Supplied material Start Marker

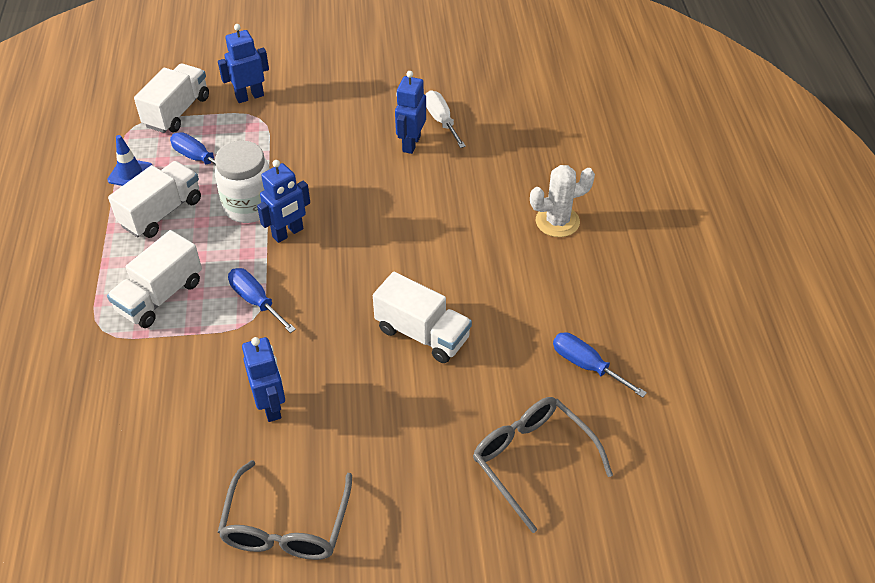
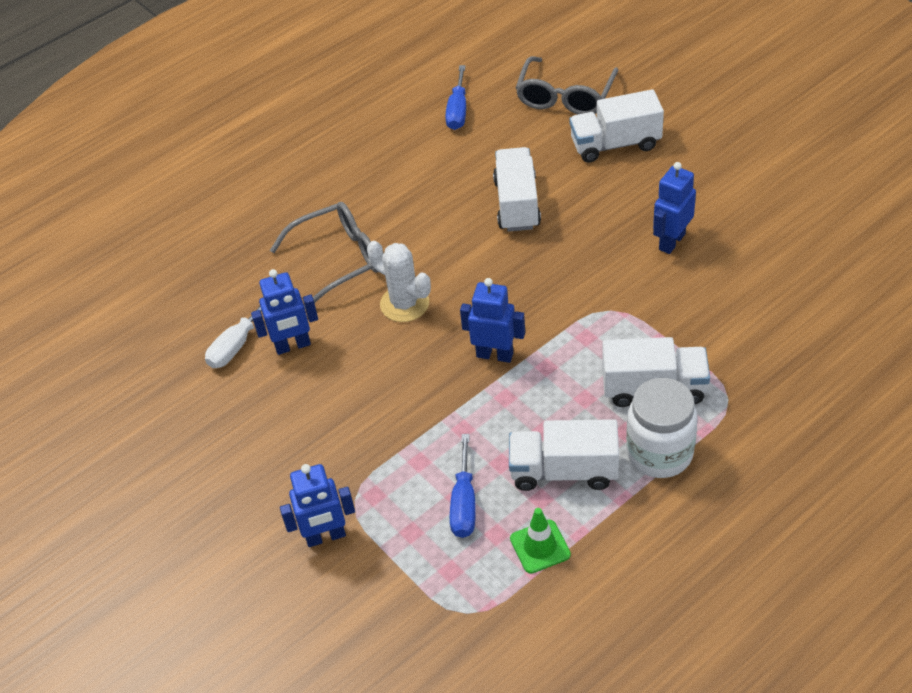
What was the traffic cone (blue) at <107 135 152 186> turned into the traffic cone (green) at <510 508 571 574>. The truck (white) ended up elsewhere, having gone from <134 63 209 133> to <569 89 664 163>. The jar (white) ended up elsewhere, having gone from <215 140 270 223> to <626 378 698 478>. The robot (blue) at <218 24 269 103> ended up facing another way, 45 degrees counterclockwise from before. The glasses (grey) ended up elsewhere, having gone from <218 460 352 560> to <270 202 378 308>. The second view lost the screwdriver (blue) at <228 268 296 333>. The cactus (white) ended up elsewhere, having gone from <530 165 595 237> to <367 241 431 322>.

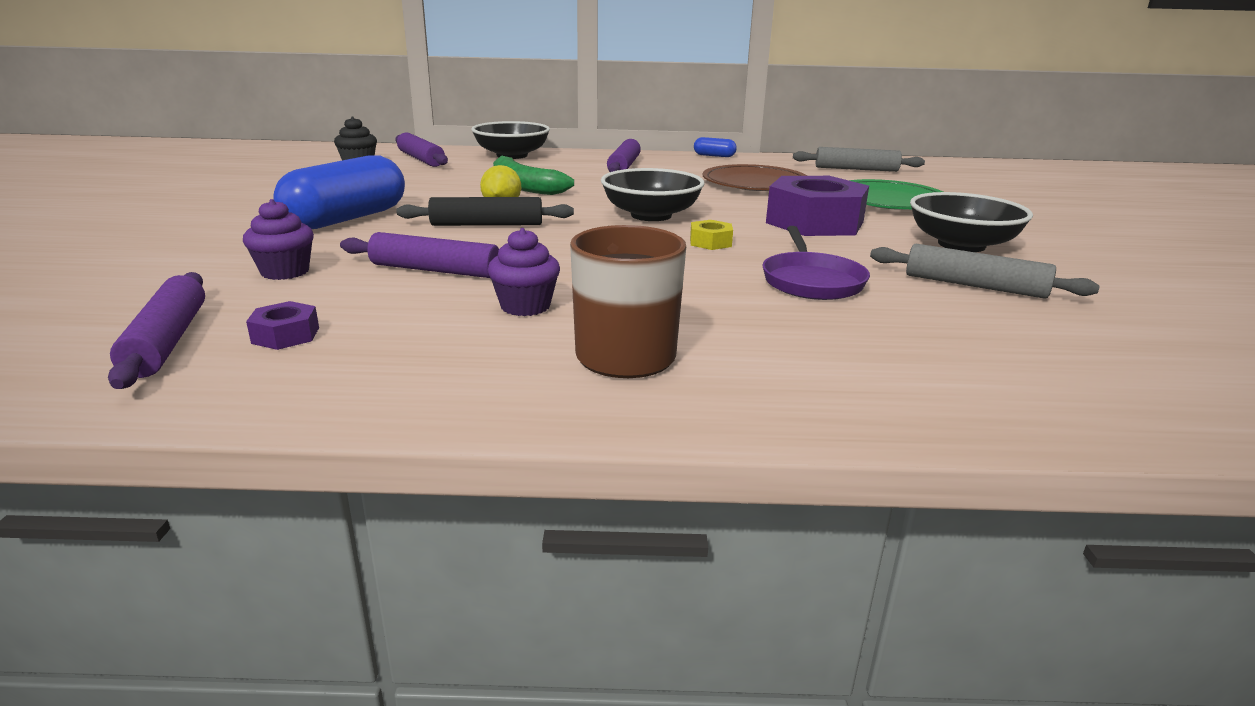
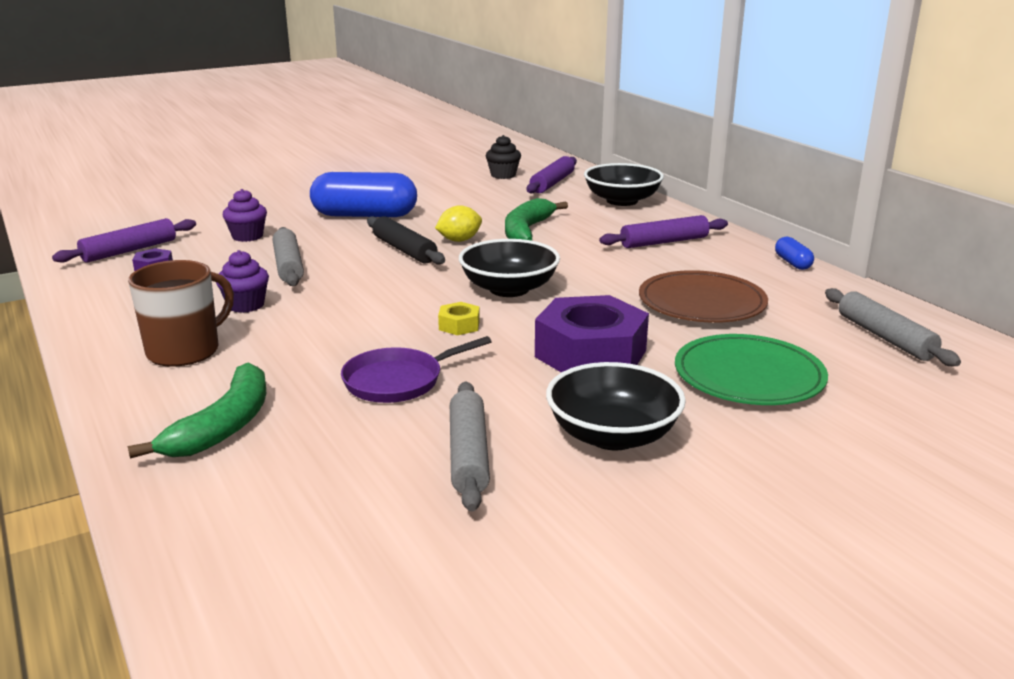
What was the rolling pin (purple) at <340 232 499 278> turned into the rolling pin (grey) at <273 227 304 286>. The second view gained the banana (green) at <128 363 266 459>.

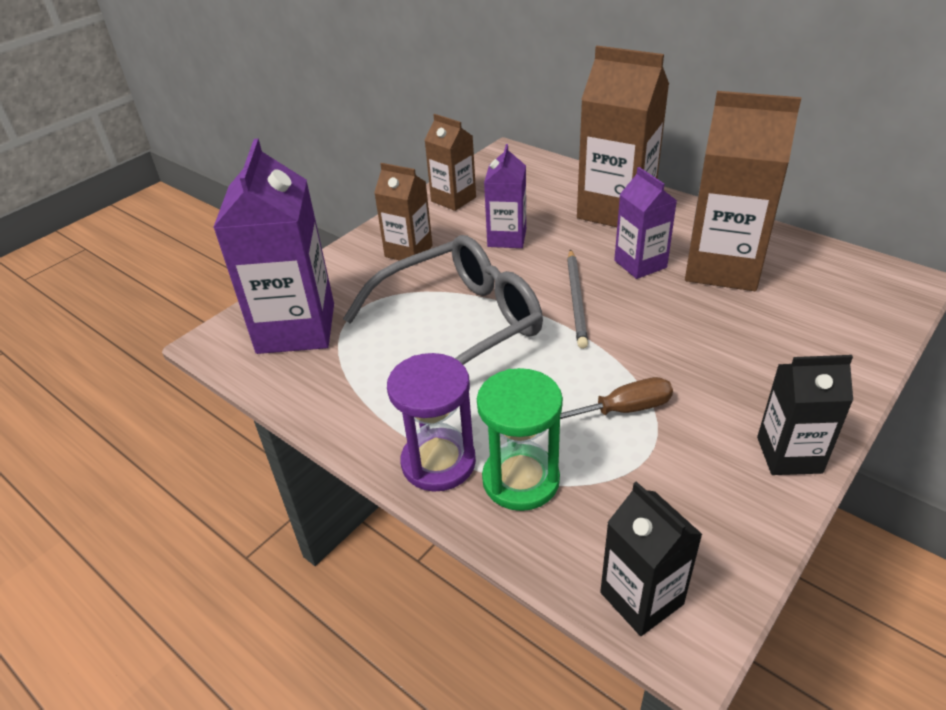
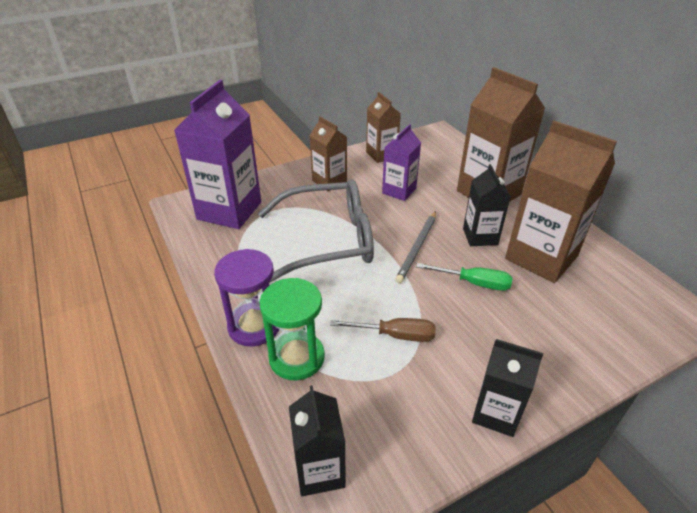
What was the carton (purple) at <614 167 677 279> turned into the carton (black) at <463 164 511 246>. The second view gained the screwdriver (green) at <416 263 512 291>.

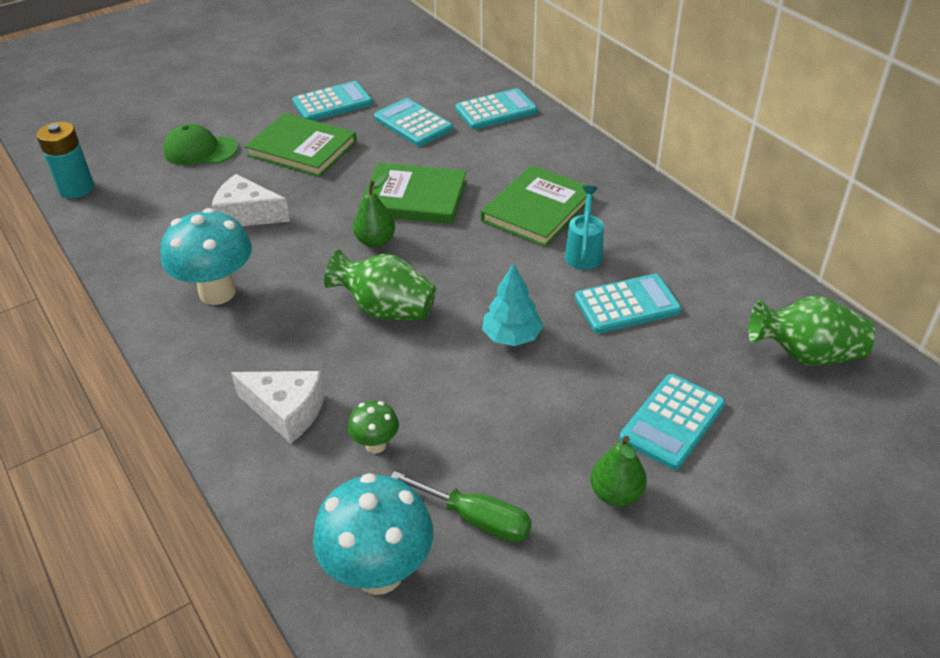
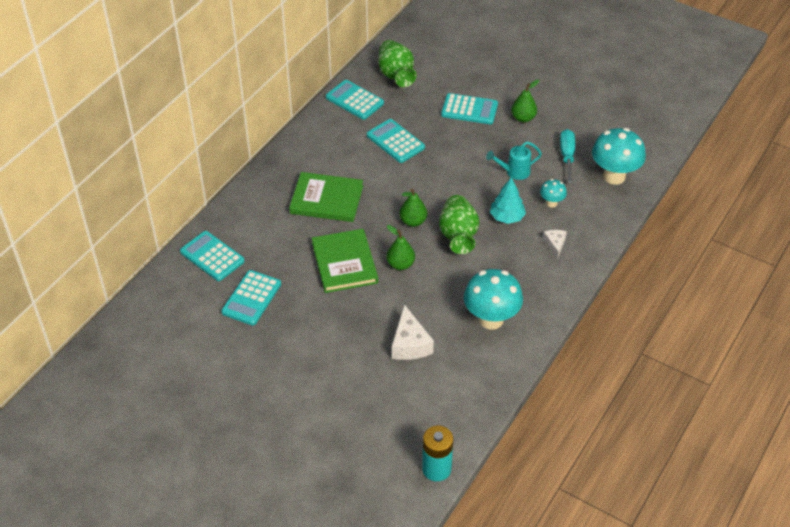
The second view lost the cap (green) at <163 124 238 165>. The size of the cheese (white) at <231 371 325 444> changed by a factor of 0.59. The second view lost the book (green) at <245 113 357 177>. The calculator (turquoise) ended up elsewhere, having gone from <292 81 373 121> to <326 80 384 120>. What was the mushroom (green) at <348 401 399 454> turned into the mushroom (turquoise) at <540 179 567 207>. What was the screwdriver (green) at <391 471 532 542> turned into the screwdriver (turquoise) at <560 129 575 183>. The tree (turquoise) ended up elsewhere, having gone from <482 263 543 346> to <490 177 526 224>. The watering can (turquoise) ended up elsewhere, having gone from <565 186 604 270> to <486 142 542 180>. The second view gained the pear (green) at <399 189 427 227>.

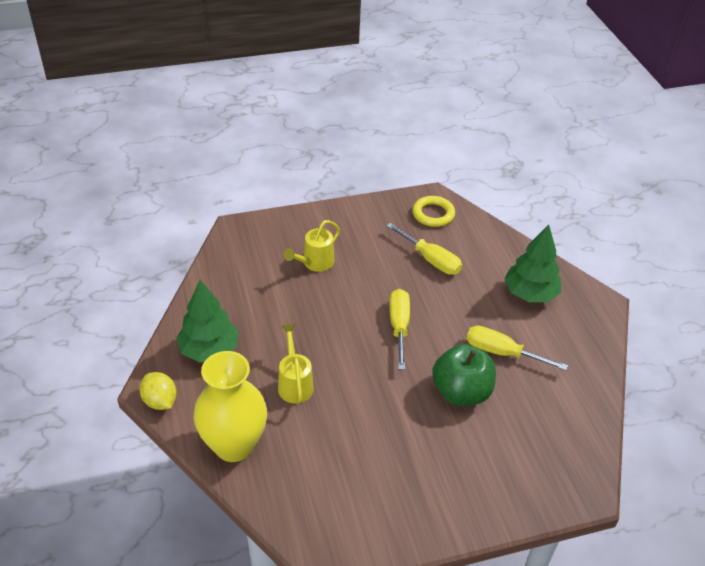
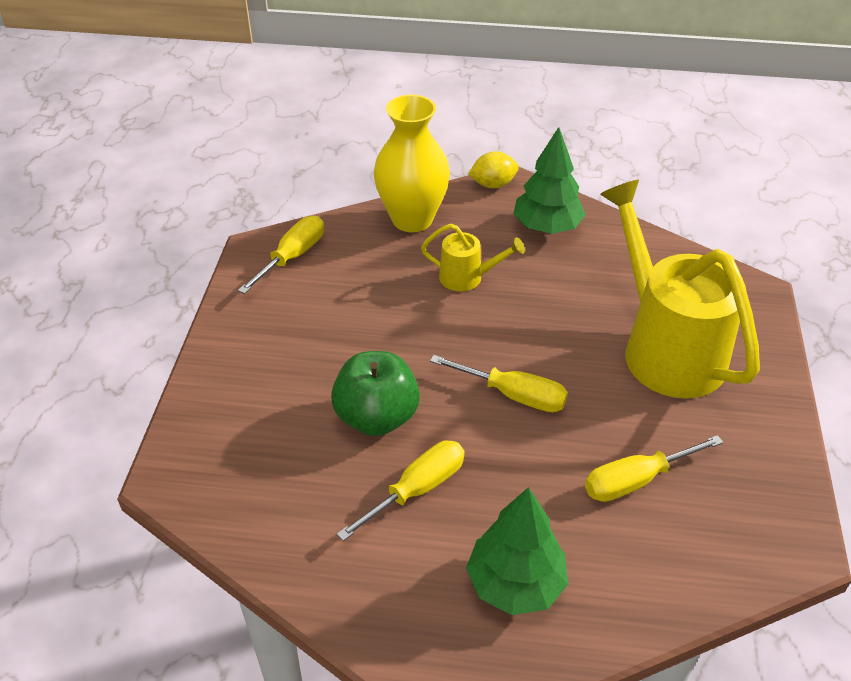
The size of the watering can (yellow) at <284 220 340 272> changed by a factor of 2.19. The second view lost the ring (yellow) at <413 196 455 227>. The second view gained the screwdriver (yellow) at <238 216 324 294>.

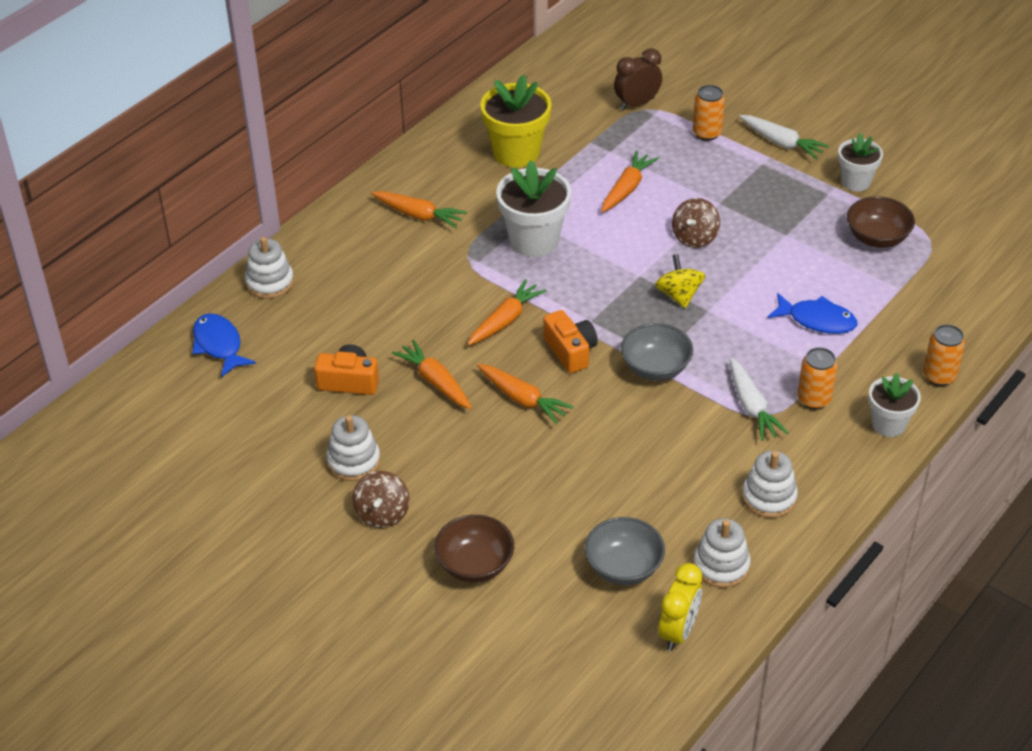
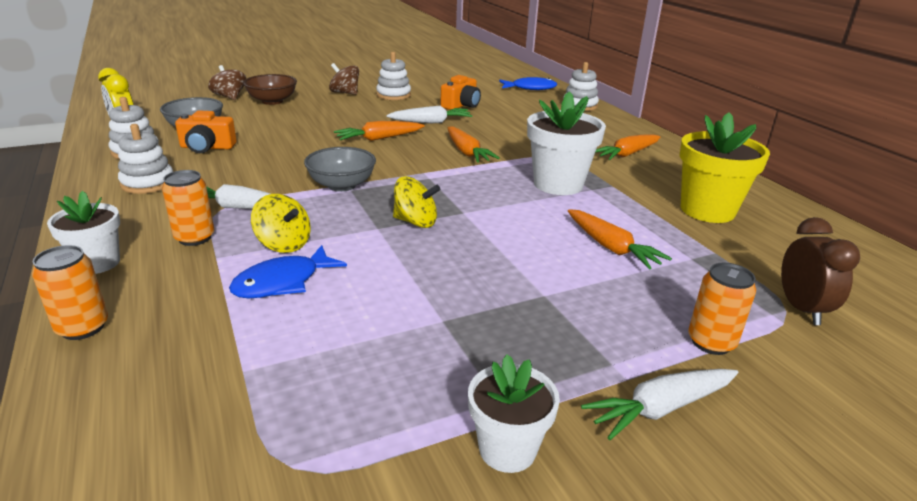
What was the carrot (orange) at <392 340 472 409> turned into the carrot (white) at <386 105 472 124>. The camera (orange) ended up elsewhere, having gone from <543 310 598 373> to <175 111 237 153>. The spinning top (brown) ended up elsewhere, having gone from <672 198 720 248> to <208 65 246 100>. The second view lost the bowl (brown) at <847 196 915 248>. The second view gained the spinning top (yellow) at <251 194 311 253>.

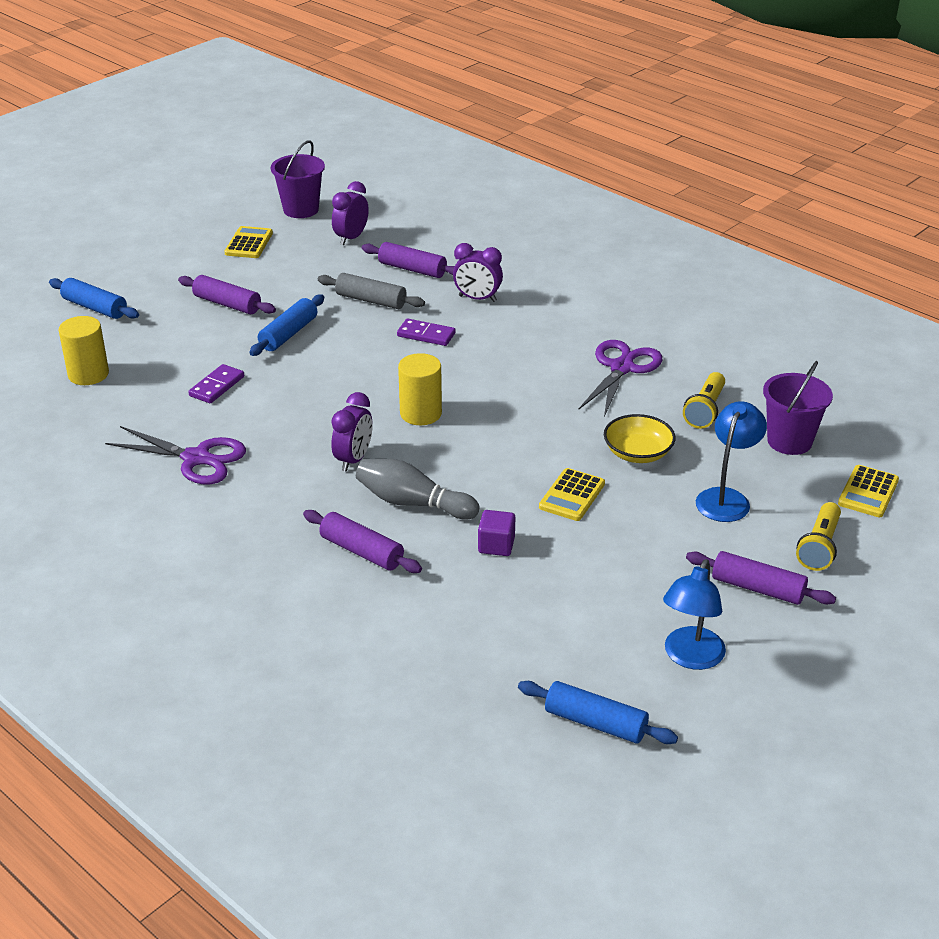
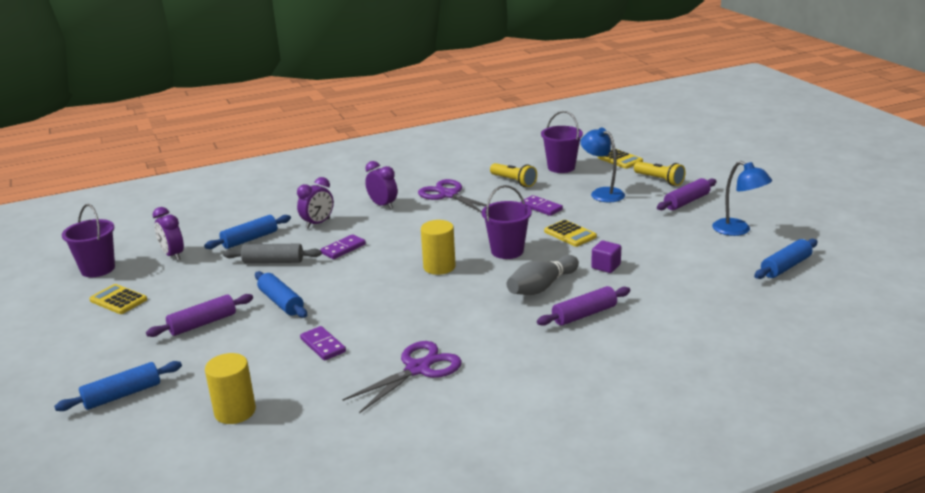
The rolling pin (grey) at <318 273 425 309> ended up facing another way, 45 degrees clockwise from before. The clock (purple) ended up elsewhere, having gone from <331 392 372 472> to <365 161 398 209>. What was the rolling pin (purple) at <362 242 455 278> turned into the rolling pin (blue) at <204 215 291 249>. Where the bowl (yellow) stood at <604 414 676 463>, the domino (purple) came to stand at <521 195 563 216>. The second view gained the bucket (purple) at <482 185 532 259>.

Supplied material End Marker

== Work order ==
Every entry must be written out exactly, with all pictures left out.

== Result for this task ==
What was the traffic cone (blue) at <107 135 152 186> turned into the traffic cone (green) at <510 508 571 574>. The truck (white) ended up elsewhere, having gone from <134 63 209 133> to <569 89 664 163>. The jar (white) ended up elsewhere, having gone from <215 140 270 223> to <626 378 698 478>. The robot (blue) at <218 24 269 103> ended up facing another way, 45 degrees counterclockwise from before. The glasses (grey) ended up elsewhere, having gone from <218 460 352 560> to <270 202 378 308>. The second view lost the screwdriver (blue) at <228 268 296 333>. The cactus (white) ended up elsewhere, having gone from <530 165 595 237> to <367 241 431 322>.

What was the rolling pin (purple) at <340 232 499 278> turned into the rolling pin (grey) at <273 227 304 286>. The second view gained the banana (green) at <128 363 266 459>.

What was the carton (purple) at <614 167 677 279> turned into the carton (black) at <463 164 511 246>. The second view gained the screwdriver (green) at <416 263 512 291>.

The second view lost the cap (green) at <163 124 238 165>. The size of the cheese (white) at <231 371 325 444> changed by a factor of 0.59. The second view lost the book (green) at <245 113 357 177>. The calculator (turquoise) ended up elsewhere, having gone from <292 81 373 121> to <326 80 384 120>. What was the mushroom (green) at <348 401 399 454> turned into the mushroom (turquoise) at <540 179 567 207>. What was the screwdriver (green) at <391 471 532 542> turned into the screwdriver (turquoise) at <560 129 575 183>. The tree (turquoise) ended up elsewhere, having gone from <482 263 543 346> to <490 177 526 224>. The watering can (turquoise) ended up elsewhere, having gone from <565 186 604 270> to <486 142 542 180>. The second view gained the pear (green) at <399 189 427 227>.

The size of the watering can (yellow) at <284 220 340 272> changed by a factor of 2.19. The second view lost the ring (yellow) at <413 196 455 227>. The second view gained the screwdriver (yellow) at <238 216 324 294>.

What was the carrot (orange) at <392 340 472 409> turned into the carrot (white) at <386 105 472 124>. The camera (orange) ended up elsewhere, having gone from <543 310 598 373> to <175 111 237 153>. The spinning top (brown) ended up elsewhere, having gone from <672 198 720 248> to <208 65 246 100>. The second view lost the bowl (brown) at <847 196 915 248>. The second view gained the spinning top (yellow) at <251 194 311 253>.

The rolling pin (grey) at <318 273 425 309> ended up facing another way, 45 degrees clockwise from before. The clock (purple) ended up elsewhere, having gone from <331 392 372 472> to <365 161 398 209>. What was the rolling pin (purple) at <362 242 455 278> turned into the rolling pin (blue) at <204 215 291 249>. Where the bowl (yellow) stood at <604 414 676 463>, the domino (purple) came to stand at <521 195 563 216>. The second view gained the bucket (purple) at <482 185 532 259>.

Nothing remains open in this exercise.